▶ _TASK_: Return all of the data below verbatim and exclude every picture.

******************************

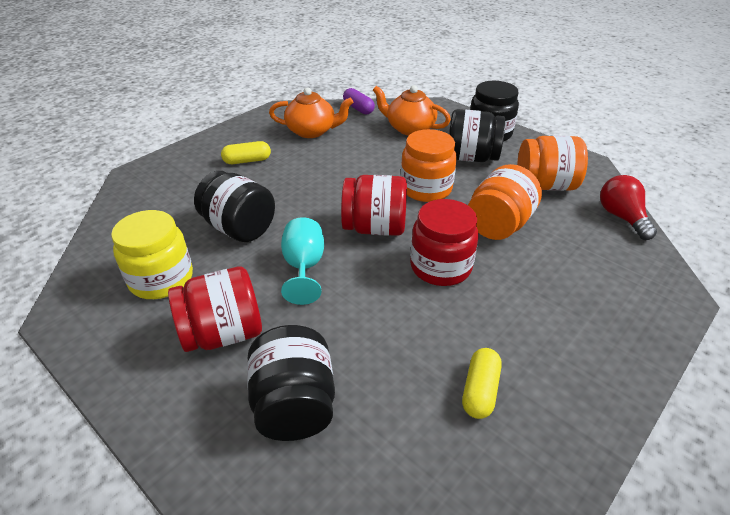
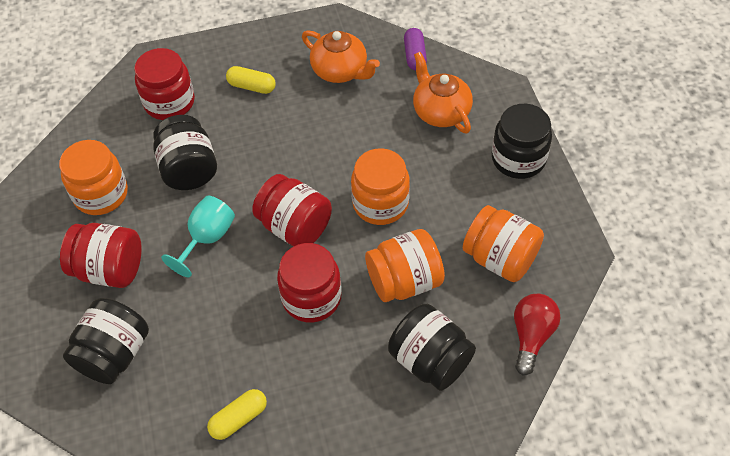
camera: 35 degrees right, 15 degrees up
yellow jar [111,210,193,299] -> orange jar [59,140,128,215]
black jar [449,109,505,162] -> black jar moved to [388,304,476,391]
none -> red jar [134,48,195,120]

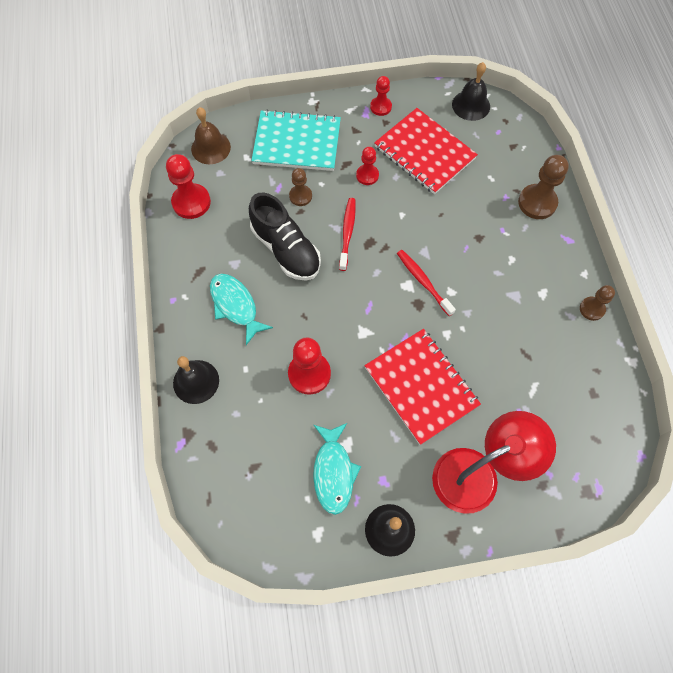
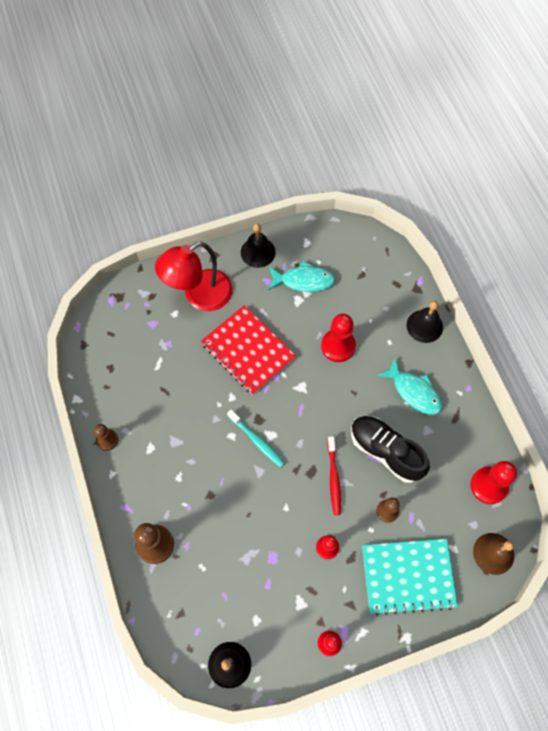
camera: 170 degrees right, 0 degrees up
turquoise fish [313,423,361,515] -> turquoise fish turned 105 degrees clockwise [268,261,335,292]
red notebook [374,108,478,194] -> none
red toothbrush [397,250,456,316] -> turquoise toothbrush [227,410,285,468]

******************************

▶ _REPLY TO THE TASK_:
camera: 35 degrees right, 15 degrees up
yellow jar [111,210,193,299] -> orange jar [59,140,128,215]
black jar [449,109,505,162] -> black jar moved to [388,304,476,391]
none -> red jar [134,48,195,120]

camera: 170 degrees right, 0 degrees up
turquoise fish [313,423,361,515] -> turquoise fish turned 105 degrees clockwise [268,261,335,292]
red notebook [374,108,478,194] -> none
red toothbrush [397,250,456,316] -> turquoise toothbrush [227,410,285,468]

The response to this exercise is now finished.